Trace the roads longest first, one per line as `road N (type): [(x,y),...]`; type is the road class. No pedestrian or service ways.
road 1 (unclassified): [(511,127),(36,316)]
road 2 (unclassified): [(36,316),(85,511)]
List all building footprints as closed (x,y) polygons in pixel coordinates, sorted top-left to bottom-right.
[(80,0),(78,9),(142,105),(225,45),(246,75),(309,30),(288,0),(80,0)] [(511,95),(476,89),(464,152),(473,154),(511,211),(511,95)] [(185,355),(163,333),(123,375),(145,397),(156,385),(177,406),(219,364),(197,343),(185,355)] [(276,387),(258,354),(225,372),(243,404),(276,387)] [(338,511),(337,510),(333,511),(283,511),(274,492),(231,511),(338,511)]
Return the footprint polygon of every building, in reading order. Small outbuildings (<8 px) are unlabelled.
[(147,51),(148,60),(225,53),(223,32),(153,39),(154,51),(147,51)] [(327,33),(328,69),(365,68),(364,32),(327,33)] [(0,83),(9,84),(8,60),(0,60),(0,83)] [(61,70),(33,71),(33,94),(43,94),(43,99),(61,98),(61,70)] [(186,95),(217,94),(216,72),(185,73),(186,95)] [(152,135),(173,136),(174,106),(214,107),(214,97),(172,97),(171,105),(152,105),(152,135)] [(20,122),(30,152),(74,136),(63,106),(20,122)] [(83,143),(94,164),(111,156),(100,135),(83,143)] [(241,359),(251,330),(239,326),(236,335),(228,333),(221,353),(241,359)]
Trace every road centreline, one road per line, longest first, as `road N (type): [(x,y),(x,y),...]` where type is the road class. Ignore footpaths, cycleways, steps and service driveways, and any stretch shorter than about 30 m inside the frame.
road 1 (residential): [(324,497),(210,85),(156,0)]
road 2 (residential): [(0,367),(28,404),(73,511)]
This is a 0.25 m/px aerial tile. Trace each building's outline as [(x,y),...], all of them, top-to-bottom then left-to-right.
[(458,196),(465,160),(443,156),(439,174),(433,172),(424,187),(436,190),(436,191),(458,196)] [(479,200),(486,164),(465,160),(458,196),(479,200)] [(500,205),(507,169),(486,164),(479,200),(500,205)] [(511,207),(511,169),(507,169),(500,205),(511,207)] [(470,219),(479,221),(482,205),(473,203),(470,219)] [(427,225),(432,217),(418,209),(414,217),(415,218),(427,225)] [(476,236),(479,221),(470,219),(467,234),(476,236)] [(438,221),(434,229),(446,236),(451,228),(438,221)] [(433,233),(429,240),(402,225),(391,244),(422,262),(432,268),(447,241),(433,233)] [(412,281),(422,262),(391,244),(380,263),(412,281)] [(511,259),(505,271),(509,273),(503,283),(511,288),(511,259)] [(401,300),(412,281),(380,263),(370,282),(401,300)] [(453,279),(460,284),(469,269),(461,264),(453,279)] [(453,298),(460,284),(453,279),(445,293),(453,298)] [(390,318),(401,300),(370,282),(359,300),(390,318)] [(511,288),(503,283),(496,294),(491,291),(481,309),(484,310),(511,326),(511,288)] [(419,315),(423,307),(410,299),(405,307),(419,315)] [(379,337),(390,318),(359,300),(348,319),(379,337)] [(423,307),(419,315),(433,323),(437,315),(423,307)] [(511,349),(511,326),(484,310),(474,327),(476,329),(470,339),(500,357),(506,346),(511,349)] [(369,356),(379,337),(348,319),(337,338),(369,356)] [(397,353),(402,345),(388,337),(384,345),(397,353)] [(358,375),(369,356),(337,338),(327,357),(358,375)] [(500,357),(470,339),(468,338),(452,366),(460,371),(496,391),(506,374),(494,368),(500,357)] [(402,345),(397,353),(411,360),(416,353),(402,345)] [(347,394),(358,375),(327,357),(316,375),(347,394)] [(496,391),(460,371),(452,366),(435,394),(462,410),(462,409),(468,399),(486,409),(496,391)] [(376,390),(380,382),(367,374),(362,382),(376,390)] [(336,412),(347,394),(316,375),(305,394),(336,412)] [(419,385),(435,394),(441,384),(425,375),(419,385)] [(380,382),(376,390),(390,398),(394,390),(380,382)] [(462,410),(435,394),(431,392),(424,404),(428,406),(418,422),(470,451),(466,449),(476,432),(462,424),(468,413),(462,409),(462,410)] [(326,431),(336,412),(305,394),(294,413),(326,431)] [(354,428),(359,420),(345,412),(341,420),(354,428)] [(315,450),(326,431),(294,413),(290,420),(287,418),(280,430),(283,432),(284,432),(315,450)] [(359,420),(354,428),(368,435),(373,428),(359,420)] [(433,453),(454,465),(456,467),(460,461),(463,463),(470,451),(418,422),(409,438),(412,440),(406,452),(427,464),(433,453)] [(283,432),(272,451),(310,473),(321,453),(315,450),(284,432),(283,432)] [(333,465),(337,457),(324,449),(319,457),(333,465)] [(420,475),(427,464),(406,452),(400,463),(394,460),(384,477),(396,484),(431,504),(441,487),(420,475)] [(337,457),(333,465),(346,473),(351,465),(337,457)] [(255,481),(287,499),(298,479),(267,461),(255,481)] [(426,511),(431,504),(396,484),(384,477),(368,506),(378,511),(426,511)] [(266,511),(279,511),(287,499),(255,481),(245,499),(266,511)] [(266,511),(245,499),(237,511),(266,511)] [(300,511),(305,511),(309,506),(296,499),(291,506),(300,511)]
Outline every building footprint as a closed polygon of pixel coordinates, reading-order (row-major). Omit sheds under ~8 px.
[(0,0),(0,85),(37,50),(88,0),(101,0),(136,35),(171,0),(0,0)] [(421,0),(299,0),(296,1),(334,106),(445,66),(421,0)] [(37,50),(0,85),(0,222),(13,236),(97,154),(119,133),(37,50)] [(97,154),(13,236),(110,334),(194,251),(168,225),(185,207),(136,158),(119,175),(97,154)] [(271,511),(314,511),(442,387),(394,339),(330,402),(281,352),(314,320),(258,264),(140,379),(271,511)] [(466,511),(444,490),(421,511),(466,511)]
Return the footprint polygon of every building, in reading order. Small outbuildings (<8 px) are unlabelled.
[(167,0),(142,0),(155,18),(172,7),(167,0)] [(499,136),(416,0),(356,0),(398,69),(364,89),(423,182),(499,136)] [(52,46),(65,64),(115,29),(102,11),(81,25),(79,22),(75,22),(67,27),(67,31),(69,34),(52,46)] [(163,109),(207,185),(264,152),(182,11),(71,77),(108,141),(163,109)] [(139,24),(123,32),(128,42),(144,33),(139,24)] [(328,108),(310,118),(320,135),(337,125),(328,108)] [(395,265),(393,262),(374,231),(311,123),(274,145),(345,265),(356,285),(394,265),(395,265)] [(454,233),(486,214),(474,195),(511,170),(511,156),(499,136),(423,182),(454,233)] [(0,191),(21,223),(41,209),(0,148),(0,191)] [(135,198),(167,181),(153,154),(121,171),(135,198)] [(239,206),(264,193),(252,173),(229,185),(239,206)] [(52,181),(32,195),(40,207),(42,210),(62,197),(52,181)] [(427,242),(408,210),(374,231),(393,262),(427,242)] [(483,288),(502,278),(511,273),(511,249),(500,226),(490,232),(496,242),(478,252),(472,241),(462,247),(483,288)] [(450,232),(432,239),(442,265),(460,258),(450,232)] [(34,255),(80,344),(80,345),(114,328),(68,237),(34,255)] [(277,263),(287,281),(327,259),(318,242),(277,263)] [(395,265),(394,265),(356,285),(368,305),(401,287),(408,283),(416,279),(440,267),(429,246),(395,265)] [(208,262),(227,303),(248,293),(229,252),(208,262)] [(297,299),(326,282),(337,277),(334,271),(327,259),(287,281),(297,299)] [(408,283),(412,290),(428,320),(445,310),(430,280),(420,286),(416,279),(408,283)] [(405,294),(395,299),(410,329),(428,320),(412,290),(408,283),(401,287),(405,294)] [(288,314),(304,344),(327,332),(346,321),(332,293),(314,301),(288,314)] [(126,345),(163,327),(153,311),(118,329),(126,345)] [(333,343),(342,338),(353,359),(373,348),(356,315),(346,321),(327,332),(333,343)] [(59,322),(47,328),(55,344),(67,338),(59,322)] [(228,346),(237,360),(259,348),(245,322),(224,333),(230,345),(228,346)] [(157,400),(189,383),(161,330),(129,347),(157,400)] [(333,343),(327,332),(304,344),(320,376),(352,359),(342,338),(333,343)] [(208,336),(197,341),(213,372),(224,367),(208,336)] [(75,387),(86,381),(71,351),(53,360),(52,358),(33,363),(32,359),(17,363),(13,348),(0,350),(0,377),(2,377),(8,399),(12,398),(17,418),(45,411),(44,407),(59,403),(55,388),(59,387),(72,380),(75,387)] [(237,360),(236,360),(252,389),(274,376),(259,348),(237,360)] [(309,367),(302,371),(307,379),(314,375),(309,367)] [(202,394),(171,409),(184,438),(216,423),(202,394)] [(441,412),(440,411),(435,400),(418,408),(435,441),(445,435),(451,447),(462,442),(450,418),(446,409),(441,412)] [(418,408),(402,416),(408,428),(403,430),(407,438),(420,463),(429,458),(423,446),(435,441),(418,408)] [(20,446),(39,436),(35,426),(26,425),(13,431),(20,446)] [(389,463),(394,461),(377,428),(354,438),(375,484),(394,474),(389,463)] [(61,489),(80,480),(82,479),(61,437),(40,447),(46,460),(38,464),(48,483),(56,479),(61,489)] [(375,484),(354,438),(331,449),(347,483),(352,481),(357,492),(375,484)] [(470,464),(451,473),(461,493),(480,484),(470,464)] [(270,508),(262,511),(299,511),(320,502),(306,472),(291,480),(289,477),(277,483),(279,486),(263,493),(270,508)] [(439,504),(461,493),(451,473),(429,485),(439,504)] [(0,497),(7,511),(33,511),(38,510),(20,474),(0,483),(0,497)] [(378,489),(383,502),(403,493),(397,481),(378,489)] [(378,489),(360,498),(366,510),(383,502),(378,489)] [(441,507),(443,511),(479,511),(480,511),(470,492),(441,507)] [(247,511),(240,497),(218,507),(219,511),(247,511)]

⁂

What is asked: Write out the data from its start through the line containing "road 2 (unclassified): [(36,316),(85,511)]", replacing "pedestrian" with "walking" and changing nothing else.

Task response:
Trace the roads longest first, one per line as `road N (type): [(x,y),...]`; type is the road class. No walking or service ways.
road 1 (unclassified): [(511,127),(36,316)]
road 2 (unclassified): [(36,316),(85,511)]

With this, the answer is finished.